━━━ THE DATA ━━━

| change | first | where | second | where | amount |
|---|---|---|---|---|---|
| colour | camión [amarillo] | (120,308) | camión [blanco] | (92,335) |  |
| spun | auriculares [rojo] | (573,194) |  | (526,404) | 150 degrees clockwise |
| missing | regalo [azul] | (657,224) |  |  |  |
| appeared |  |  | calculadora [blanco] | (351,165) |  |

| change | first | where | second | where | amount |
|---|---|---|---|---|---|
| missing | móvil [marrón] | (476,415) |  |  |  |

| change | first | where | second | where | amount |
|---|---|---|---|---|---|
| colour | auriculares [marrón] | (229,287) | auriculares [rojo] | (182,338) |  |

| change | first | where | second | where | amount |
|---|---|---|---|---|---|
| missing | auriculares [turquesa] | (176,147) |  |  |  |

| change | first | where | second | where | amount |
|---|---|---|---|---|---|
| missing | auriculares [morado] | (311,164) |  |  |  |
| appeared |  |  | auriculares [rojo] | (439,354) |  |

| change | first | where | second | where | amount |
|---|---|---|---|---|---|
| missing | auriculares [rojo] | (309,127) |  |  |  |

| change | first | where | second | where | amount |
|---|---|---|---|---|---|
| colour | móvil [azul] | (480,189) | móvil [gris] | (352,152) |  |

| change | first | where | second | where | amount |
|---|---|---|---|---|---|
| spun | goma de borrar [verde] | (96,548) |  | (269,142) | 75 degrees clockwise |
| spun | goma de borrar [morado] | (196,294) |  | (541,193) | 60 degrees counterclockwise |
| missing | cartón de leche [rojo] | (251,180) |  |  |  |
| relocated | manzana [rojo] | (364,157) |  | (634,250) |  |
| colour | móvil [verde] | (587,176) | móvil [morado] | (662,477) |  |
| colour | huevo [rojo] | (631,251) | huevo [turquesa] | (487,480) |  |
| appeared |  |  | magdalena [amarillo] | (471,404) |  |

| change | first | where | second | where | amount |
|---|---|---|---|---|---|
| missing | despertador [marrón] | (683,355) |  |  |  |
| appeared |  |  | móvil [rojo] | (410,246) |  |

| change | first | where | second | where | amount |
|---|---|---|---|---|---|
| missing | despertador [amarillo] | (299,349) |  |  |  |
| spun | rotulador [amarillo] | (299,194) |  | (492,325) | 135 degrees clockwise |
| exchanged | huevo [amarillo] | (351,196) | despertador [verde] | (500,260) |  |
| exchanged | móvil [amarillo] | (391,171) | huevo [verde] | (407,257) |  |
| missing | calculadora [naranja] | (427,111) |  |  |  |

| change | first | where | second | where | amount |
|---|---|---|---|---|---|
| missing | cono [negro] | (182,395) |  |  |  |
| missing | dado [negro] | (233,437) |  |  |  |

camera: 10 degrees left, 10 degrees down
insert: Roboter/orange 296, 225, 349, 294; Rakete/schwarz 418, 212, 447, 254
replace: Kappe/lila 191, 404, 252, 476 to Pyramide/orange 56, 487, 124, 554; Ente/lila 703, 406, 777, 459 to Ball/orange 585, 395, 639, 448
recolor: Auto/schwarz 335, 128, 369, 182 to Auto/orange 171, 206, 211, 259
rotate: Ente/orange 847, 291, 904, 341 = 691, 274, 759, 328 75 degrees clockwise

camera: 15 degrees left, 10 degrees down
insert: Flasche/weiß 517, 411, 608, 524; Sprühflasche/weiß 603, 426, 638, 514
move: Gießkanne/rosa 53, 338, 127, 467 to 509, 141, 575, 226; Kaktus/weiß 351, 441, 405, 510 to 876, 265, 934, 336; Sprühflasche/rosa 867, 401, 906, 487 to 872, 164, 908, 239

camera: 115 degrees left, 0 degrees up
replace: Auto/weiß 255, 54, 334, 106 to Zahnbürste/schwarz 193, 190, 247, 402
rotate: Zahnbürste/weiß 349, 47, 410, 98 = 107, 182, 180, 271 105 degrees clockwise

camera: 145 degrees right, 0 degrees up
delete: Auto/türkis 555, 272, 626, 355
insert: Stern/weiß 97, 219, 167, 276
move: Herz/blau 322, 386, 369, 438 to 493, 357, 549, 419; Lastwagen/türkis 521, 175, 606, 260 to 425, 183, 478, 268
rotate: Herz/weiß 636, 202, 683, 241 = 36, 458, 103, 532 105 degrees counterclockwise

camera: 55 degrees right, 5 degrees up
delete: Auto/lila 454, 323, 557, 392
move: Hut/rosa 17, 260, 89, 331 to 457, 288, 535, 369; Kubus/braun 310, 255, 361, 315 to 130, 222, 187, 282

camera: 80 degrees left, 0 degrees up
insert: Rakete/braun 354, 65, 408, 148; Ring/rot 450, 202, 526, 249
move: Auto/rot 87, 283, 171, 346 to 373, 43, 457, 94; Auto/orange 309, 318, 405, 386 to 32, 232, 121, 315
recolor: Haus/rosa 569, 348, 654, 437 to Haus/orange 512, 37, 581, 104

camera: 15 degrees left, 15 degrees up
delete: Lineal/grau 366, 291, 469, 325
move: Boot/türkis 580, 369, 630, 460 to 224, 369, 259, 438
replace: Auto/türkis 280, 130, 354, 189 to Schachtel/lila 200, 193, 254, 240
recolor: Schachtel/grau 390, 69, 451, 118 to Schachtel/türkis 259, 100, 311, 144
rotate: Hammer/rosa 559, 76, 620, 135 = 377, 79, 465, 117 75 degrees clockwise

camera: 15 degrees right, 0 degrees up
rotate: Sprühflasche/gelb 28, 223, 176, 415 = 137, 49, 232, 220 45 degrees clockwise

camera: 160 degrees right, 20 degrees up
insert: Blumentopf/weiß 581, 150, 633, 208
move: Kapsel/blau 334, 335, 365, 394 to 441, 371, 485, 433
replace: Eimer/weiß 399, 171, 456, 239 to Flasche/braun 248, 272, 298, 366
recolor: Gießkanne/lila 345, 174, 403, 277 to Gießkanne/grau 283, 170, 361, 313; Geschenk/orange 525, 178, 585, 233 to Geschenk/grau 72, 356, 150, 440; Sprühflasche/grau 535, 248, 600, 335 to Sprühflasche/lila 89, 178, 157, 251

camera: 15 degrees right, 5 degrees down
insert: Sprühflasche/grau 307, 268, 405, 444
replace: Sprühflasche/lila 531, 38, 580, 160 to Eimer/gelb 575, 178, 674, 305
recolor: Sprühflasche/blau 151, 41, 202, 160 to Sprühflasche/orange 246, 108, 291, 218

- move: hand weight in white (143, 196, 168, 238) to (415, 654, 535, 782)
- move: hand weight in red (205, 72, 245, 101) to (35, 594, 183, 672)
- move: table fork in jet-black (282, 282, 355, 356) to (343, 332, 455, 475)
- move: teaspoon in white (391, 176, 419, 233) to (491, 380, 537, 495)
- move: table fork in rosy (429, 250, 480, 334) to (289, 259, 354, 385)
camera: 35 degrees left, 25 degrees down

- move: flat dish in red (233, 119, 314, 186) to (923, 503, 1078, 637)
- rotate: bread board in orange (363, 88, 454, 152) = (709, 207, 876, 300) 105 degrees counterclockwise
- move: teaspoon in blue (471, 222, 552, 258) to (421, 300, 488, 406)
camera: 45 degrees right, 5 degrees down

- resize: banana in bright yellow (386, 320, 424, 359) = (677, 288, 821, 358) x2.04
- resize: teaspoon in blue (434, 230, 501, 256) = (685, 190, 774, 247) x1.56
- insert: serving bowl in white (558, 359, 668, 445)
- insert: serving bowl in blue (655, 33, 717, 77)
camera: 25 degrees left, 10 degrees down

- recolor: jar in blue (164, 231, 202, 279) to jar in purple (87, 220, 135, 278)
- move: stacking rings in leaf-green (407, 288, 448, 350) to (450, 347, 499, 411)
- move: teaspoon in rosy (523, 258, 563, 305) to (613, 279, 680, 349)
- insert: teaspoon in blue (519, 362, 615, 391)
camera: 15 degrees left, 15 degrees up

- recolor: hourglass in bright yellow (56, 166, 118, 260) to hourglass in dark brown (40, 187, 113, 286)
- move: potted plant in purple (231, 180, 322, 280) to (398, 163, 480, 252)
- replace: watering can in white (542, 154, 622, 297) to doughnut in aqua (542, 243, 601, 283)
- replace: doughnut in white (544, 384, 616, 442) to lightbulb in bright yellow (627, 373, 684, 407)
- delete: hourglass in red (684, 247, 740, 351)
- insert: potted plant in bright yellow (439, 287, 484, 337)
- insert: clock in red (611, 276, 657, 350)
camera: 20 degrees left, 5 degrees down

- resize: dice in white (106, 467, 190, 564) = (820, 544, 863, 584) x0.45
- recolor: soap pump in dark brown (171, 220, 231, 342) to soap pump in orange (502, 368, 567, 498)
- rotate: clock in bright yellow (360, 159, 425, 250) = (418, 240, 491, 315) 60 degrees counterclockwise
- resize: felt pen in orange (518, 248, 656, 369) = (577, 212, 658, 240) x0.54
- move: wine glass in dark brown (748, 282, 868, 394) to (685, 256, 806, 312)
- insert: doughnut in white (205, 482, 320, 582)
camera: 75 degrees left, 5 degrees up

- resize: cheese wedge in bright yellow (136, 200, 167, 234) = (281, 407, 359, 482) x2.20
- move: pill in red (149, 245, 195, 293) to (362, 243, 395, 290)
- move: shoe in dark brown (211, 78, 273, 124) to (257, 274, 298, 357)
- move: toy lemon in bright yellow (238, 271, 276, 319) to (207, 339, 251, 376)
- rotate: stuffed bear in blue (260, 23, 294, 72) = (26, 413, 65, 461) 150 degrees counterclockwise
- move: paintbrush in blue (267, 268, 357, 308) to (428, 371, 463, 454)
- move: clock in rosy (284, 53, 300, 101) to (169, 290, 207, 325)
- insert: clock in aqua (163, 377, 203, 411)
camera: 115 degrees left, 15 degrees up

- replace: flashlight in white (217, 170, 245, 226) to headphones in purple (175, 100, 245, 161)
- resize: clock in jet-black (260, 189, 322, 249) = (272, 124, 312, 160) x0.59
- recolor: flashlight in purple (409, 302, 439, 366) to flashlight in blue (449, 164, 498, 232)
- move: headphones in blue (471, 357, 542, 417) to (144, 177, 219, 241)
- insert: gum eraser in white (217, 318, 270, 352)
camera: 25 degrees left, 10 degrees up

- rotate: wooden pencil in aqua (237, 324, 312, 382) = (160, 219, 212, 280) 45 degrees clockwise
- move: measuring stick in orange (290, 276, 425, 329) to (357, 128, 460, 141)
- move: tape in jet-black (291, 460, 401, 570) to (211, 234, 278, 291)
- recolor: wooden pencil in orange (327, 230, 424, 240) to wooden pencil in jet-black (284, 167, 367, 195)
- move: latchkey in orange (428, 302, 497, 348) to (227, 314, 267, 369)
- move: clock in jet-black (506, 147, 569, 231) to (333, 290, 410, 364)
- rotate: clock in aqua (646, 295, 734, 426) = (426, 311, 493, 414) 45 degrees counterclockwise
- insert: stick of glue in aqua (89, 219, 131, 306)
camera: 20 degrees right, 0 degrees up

━━━

_AIM OF THE EXERCISE_: Once you reach the line with "camera: 10 degrees left, 10 degrees down" in the data above, copy it and every line after it exactly, up to and including the line with "replace: Kappe/lila 191, 404, 252, 476".

_OUTPUT BELOW_:
camera: 10 degrees left, 10 degrees down
insert: Roboter/orange 296, 225, 349, 294; Rakete/schwarz 418, 212, 447, 254
replace: Kappe/lila 191, 404, 252, 476 to Pyramide/orange 56, 487, 124, 554; Ente/lila 703, 406, 777, 459 to Ball/orange 585, 395, 639, 448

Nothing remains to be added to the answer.